=== Source data ===
»»

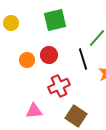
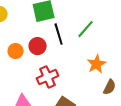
black line: (83, 59) -> (59, 34), moved

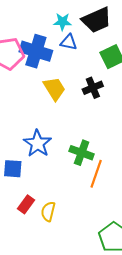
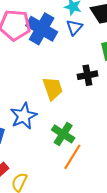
blue triangle: (69, 42) -> (74, 27), turned 48
yellow trapezoid: (54, 89) -> (53, 89), moved

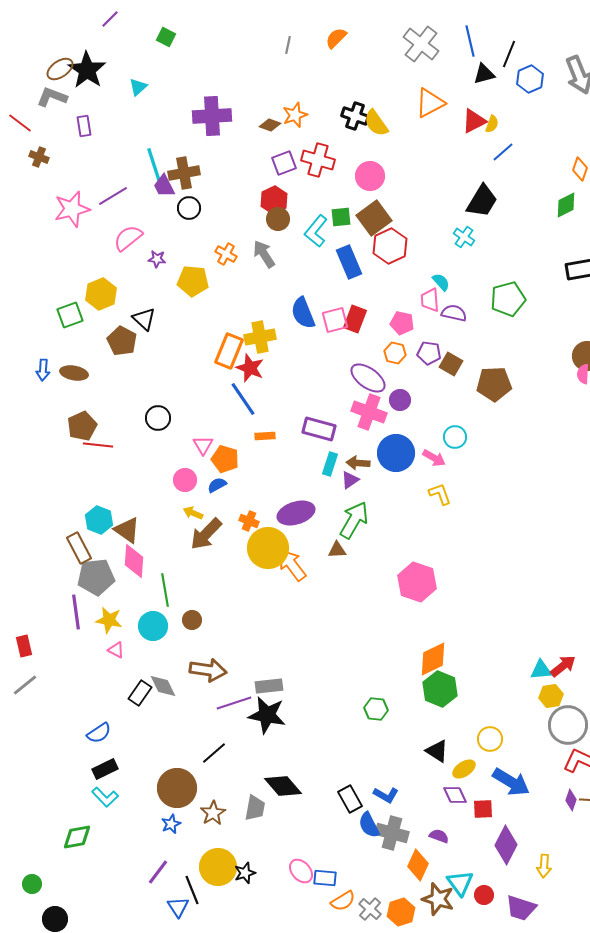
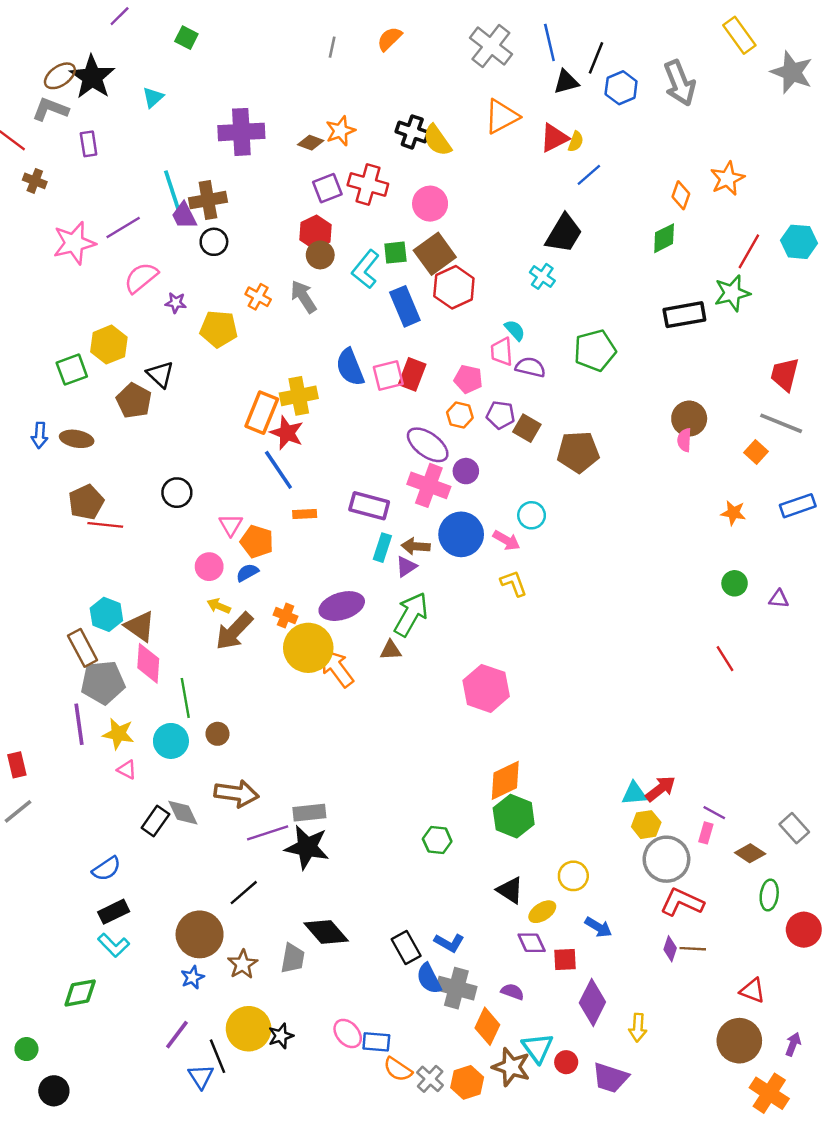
blue arrow: (511, 782) -> (598, 927), size x0.6
orange semicircle: (343, 901) -> (398, 1069), turned 65

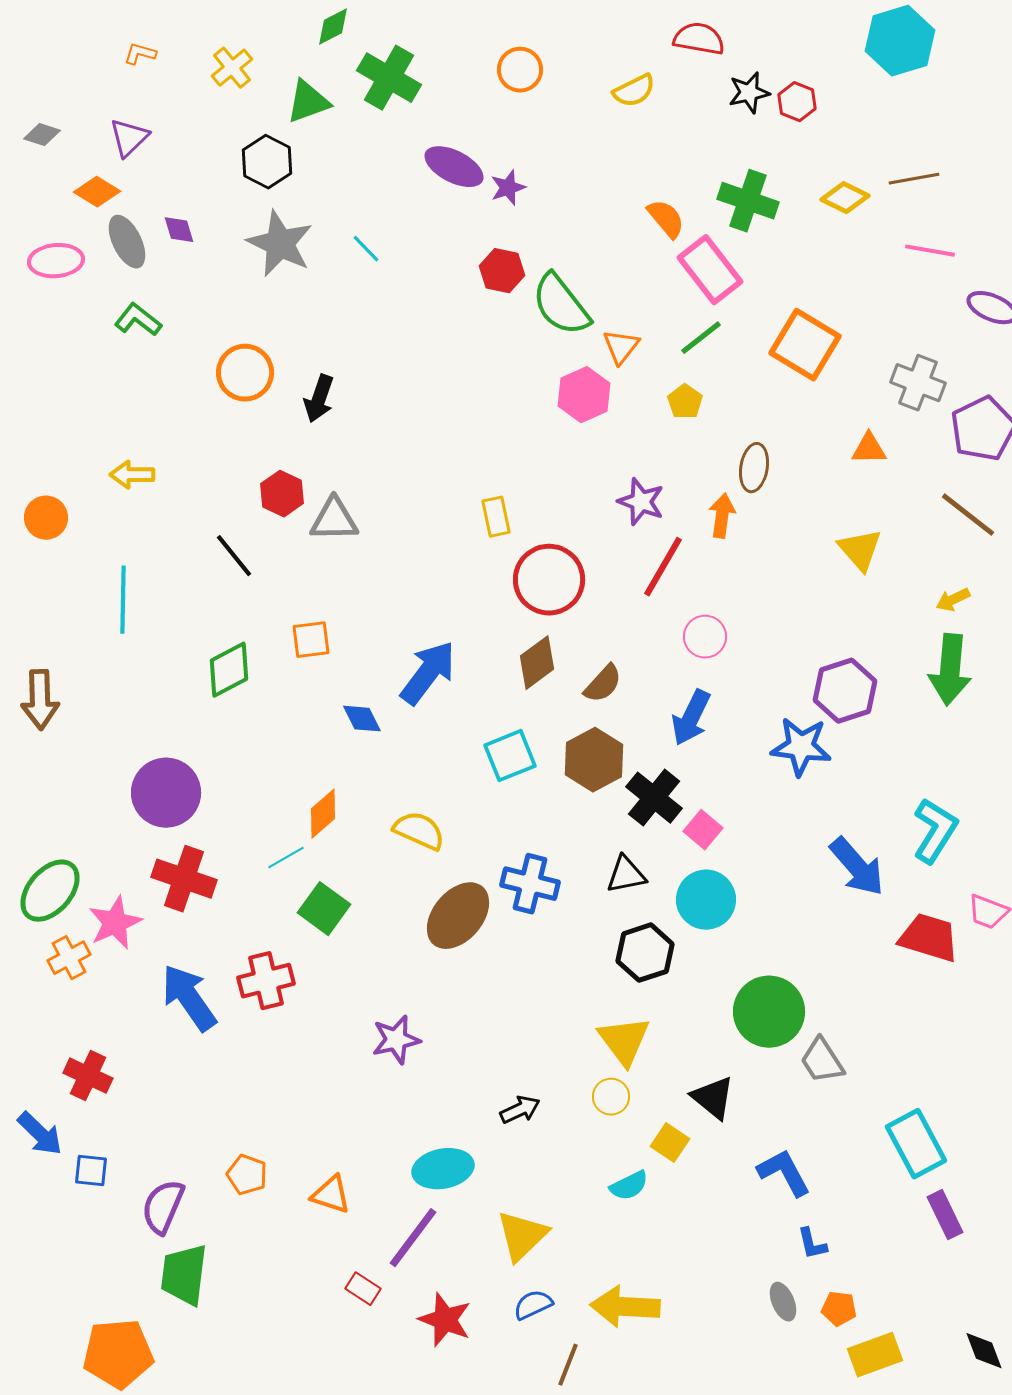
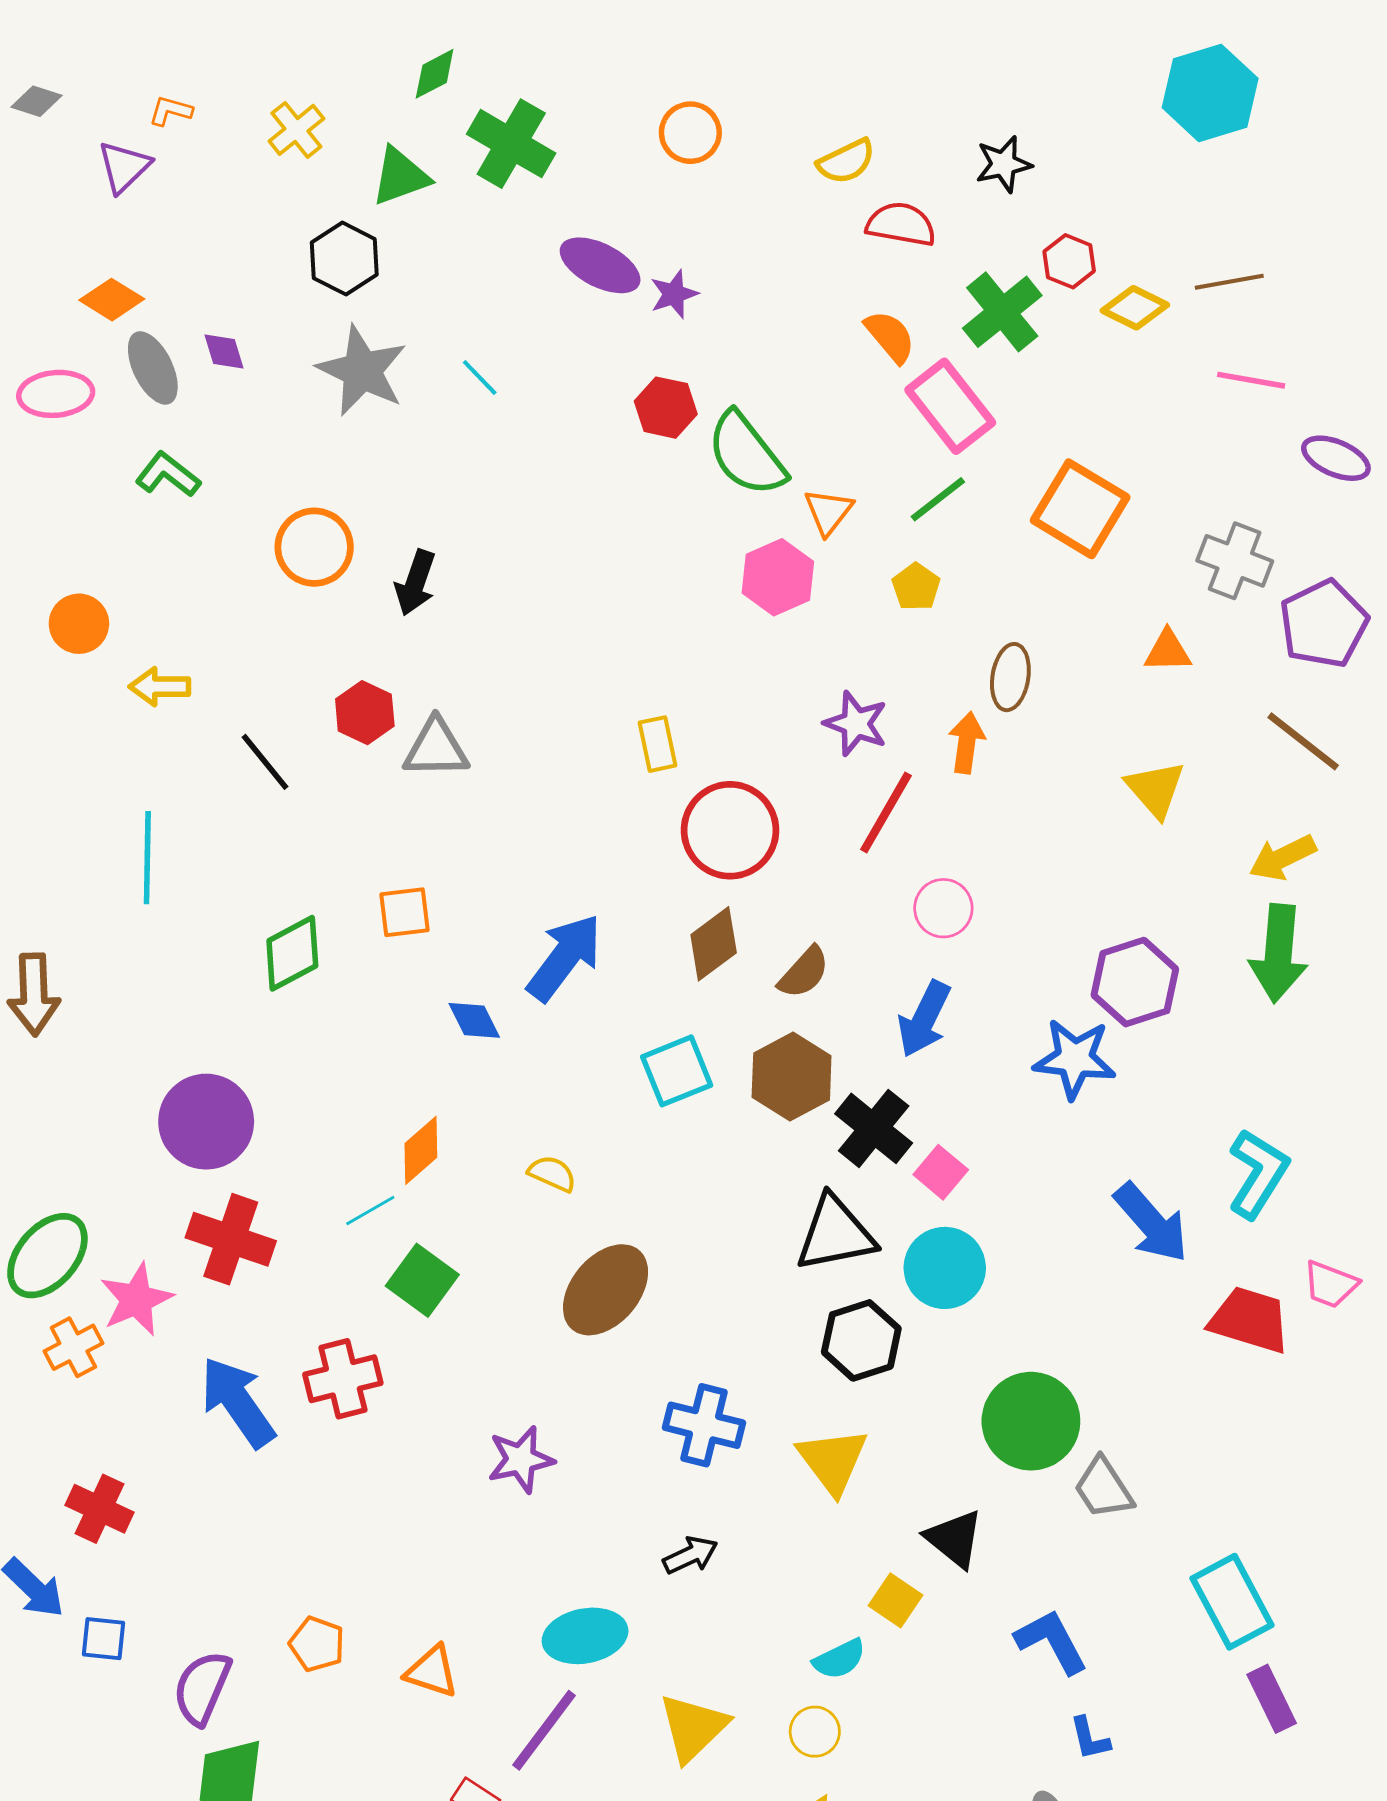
red semicircle: (699, 39) -> (901, 224), moved
red hexagon: (797, 102) -> (1069, 261), moved
gray diamond: (42, 135) -> (37, 101), moved
purple triangle: (129, 138) -> (124, 167), moved
green cross: (748, 201) -> (1002, 312), turned 32
orange circle: (46, 518) -> (79, 624), moved
black line: (234, 556) -> (265, 762), moved
yellow arrow: (953, 600) -> (1283, 858), size x1.4
yellow semicircle: (419, 831) -> (552, 1174), size x0.7
black triangle: (626, 875) -> (835, 1234), size x1.5
blue cross: (530, 884) -> (704, 1425), moved
yellow circle: (611, 1097) -> (815, 1732), moved

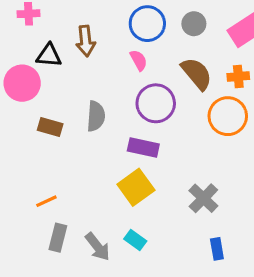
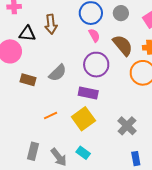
pink semicircle: (139, 60) -> (94, 35), moved
gray semicircle: (96, 116) -> (58, 73), turned 42
orange line: (46, 201) -> (51, 115), moved

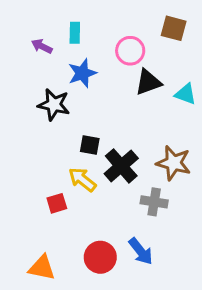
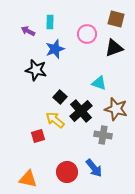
black triangle: (148, 82) -> (114, 48), moved
cyan triangle: (186, 94) -> (99, 83), moved
black square: (90, 145) -> (60, 97), turned 32

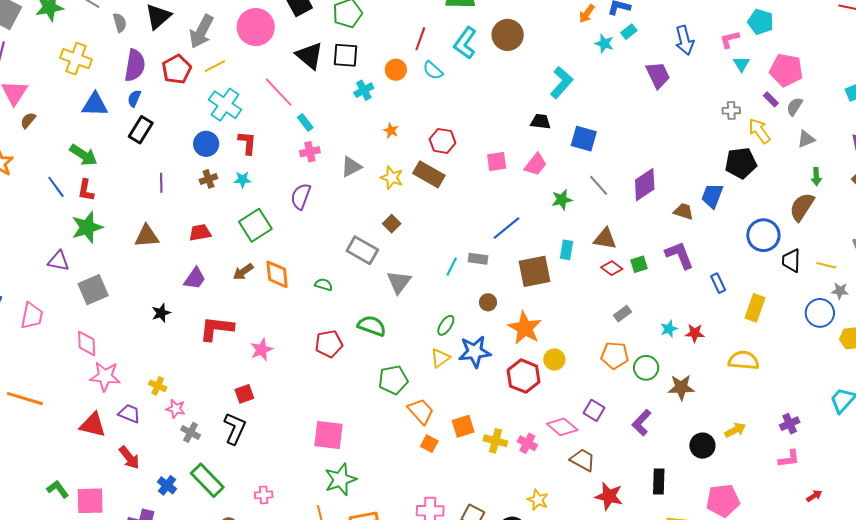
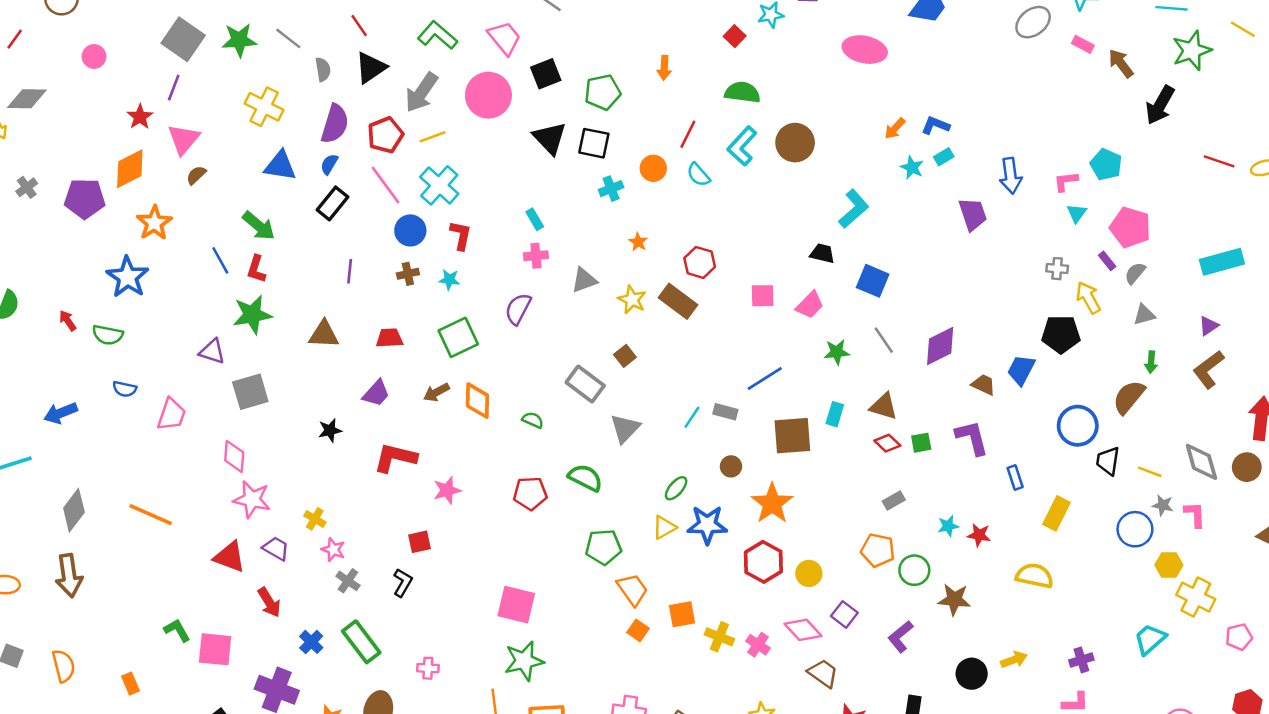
pink line: (279, 92) -> (386, 185), moved
yellow circle: (554, 359) -> (809, 573), moved
black L-shape: (235, 428) -> (403, 583), size x0.7

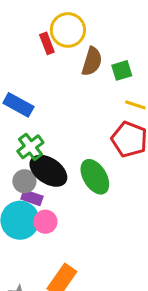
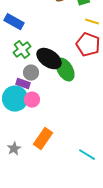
black ellipse: (48, 171) -> (49, 59), moved
gray circle: (24, 181) -> (31, 73), moved

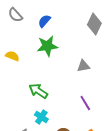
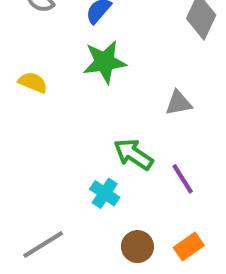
green arrow: (38, 91) -> (133, 154), moved
cyan cross: (41, 117) -> (105, 193), moved

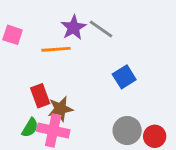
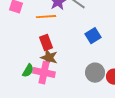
red rectangle: (40, 96) -> (46, 43), moved
brown star: (60, 109) -> (49, 58), turned 30

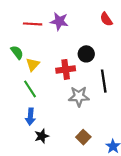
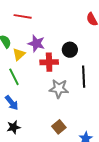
purple star: (59, 21) -> (36, 43), moved
blue arrow: (30, 117) -> (12, 103), turned -49
black star: (42, 136) -> (14, 127), moved

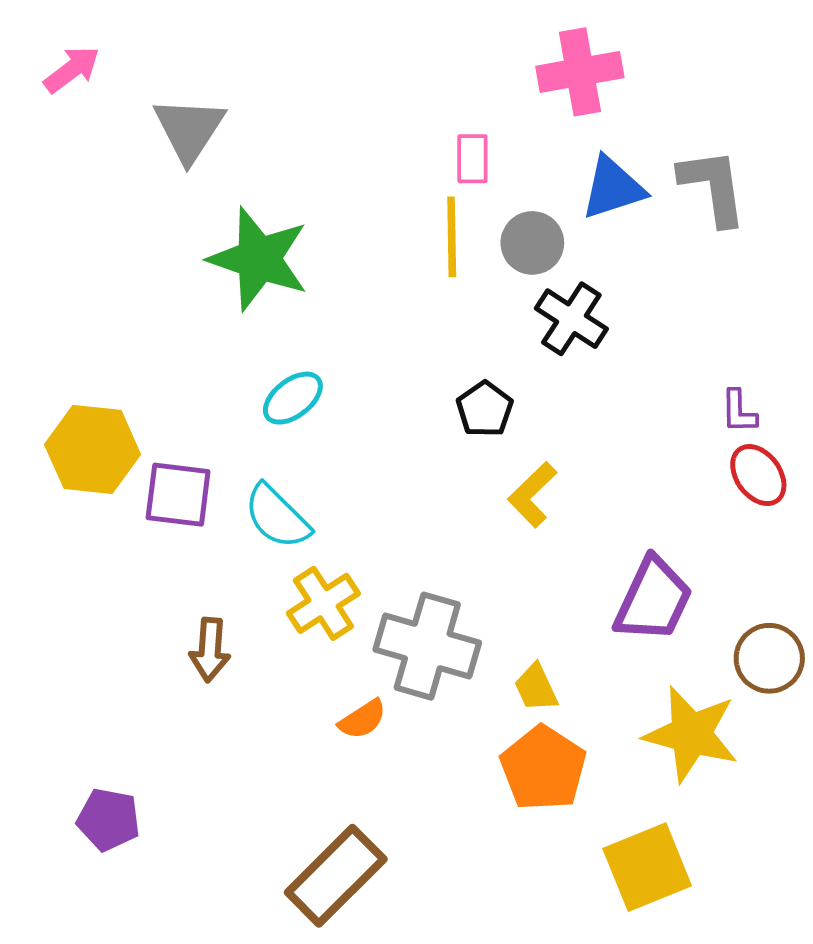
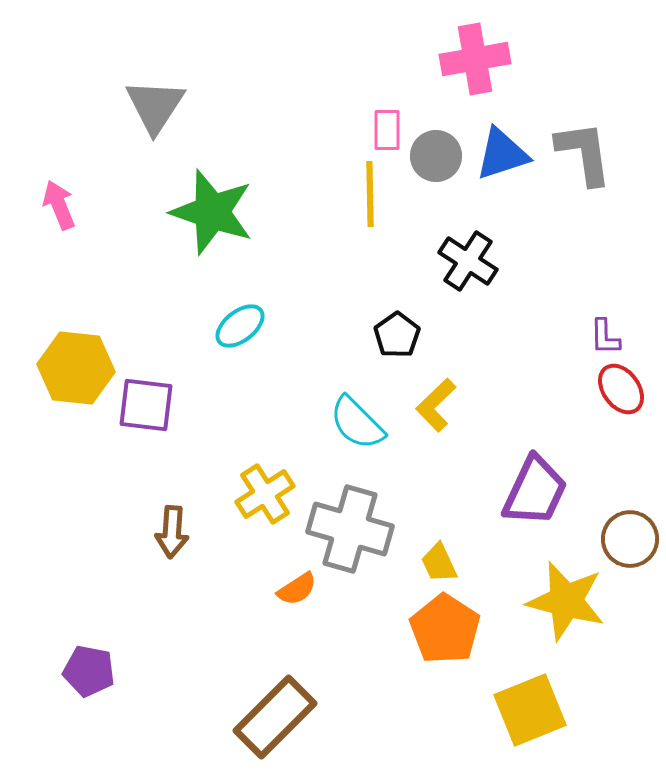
pink arrow: (72, 70) -> (59, 205), moved, turned -75
gray circle: (532, 243) -> (436, 156), moved
cyan semicircle: (277, 517) -> (357, 423), moved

««

=== Task goal ===
Images are to be excluded, and each record above written out word for word.

=== Answer box ===
black line: (83, 59) -> (59, 34), moved

blue triangle: (69, 42) -> (74, 27), turned 48
yellow trapezoid: (54, 89) -> (53, 89), moved

blue arrow: (511, 782) -> (598, 927), size x0.6
orange semicircle: (343, 901) -> (398, 1069), turned 65

red semicircle: (699, 39) -> (901, 224), moved
red hexagon: (797, 102) -> (1069, 261), moved
gray diamond: (42, 135) -> (37, 101), moved
purple triangle: (129, 138) -> (124, 167), moved
green cross: (748, 201) -> (1002, 312), turned 32
orange circle: (46, 518) -> (79, 624), moved
black line: (234, 556) -> (265, 762), moved
yellow arrow: (953, 600) -> (1283, 858), size x1.4
yellow semicircle: (419, 831) -> (552, 1174), size x0.7
black triangle: (626, 875) -> (835, 1234), size x1.5
blue cross: (530, 884) -> (704, 1425), moved
yellow circle: (611, 1097) -> (815, 1732), moved

pink semicircle: (139, 60) -> (94, 35), moved
gray semicircle: (96, 116) -> (58, 73), turned 42
orange line: (46, 201) -> (51, 115), moved

black triangle: (148, 82) -> (114, 48), moved
cyan triangle: (186, 94) -> (99, 83), moved
black square: (90, 145) -> (60, 97), turned 32

pink line: (279, 92) -> (386, 185), moved
yellow circle: (554, 359) -> (809, 573), moved
black L-shape: (235, 428) -> (403, 583), size x0.7

black ellipse: (48, 171) -> (49, 59), moved
gray circle: (24, 181) -> (31, 73), moved

green arrow: (38, 91) -> (133, 154), moved
cyan cross: (41, 117) -> (105, 193), moved

red rectangle: (40, 96) -> (46, 43), moved
brown star: (60, 109) -> (49, 58), turned 30

purple star: (59, 21) -> (36, 43), moved
blue arrow: (30, 117) -> (12, 103), turned -49
black star: (42, 136) -> (14, 127), moved

pink arrow: (72, 70) -> (59, 205), moved, turned -75
gray circle: (532, 243) -> (436, 156), moved
cyan semicircle: (277, 517) -> (357, 423), moved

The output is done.